▸ Exercise
Count the lines in the data below that contain the string "acciaccatura", and reply with that number alone.

--- start ---

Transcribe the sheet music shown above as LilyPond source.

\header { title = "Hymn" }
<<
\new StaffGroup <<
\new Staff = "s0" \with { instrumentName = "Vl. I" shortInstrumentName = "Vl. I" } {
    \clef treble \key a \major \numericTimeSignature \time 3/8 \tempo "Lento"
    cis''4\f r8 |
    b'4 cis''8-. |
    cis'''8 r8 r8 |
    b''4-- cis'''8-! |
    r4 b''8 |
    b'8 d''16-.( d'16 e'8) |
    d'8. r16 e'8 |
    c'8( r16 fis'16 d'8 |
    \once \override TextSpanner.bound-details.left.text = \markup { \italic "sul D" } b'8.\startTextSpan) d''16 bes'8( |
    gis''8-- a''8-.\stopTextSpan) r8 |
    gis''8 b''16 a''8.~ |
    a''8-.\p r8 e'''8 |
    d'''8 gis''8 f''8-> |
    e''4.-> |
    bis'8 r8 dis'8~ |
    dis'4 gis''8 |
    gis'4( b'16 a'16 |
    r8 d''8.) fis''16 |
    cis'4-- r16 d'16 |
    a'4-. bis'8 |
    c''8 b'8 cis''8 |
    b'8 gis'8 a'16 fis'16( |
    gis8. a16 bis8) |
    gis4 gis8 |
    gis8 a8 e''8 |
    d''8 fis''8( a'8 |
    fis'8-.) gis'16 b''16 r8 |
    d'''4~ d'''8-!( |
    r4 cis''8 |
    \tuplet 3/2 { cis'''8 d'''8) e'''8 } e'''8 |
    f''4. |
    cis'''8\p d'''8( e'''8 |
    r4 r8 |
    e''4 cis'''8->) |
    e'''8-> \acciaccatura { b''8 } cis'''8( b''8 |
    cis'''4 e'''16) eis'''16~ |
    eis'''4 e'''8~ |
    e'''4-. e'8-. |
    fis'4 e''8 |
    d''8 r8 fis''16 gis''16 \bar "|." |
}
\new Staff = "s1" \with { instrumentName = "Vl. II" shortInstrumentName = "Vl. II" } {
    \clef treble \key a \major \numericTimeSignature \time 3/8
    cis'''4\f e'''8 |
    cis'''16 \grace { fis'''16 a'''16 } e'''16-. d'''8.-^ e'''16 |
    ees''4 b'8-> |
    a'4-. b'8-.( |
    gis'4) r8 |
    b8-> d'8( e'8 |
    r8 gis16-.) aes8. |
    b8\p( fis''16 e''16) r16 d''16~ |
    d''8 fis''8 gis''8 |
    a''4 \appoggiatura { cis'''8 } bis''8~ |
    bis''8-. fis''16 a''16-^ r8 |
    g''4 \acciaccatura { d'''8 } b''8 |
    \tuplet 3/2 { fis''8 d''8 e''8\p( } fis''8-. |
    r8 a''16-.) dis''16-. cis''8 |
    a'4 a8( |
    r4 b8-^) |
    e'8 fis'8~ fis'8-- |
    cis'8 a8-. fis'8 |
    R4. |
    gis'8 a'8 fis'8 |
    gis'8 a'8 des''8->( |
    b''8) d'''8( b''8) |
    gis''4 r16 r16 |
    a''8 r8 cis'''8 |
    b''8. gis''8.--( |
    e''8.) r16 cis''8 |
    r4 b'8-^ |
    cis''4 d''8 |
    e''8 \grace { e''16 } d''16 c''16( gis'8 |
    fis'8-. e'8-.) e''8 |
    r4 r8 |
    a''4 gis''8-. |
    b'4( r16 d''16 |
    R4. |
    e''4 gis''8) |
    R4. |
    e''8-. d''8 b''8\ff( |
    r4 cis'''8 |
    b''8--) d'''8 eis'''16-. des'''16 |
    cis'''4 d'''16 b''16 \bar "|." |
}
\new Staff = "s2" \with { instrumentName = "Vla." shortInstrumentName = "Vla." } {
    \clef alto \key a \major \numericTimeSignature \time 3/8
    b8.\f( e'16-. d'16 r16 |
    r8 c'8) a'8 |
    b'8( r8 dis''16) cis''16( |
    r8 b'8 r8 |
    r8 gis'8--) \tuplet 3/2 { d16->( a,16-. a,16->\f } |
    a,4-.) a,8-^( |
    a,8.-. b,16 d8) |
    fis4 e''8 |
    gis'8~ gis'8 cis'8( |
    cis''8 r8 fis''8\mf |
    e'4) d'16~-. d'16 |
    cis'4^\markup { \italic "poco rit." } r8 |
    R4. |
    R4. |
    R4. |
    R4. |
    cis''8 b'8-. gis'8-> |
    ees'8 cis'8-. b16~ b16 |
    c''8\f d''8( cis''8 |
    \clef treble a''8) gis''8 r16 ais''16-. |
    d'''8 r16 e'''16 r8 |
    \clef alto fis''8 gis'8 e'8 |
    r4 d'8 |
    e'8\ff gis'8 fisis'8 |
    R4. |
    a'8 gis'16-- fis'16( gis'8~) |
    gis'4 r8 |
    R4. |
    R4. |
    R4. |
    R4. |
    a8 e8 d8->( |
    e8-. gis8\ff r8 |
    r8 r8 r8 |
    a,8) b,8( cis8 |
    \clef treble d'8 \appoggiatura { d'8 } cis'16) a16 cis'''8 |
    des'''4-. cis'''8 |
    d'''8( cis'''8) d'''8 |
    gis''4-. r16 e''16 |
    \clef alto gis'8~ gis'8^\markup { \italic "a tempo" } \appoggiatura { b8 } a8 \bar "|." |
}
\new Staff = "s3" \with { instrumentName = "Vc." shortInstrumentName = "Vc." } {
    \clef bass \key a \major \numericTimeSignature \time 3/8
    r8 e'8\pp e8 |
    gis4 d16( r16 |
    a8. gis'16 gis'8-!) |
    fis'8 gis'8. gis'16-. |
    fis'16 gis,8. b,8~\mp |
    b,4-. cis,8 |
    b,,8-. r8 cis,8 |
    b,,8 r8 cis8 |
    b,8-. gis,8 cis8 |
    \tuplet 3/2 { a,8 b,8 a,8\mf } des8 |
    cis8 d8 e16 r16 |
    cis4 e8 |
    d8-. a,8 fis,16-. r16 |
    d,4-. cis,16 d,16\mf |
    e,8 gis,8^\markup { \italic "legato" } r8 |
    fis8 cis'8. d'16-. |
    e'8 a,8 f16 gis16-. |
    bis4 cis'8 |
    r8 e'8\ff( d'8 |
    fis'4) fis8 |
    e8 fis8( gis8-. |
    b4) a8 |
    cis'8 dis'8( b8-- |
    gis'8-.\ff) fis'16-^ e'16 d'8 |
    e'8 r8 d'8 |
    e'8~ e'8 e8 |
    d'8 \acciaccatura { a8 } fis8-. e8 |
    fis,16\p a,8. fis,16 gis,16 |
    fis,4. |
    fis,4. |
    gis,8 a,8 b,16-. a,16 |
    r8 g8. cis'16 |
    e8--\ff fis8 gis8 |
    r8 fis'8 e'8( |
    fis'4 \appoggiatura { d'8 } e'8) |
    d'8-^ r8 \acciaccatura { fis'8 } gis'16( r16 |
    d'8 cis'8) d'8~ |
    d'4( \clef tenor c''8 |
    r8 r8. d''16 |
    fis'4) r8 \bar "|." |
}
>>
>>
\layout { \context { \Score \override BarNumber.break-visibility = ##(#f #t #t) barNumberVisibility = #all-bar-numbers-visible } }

--- end ---

▸ Answer to this task
4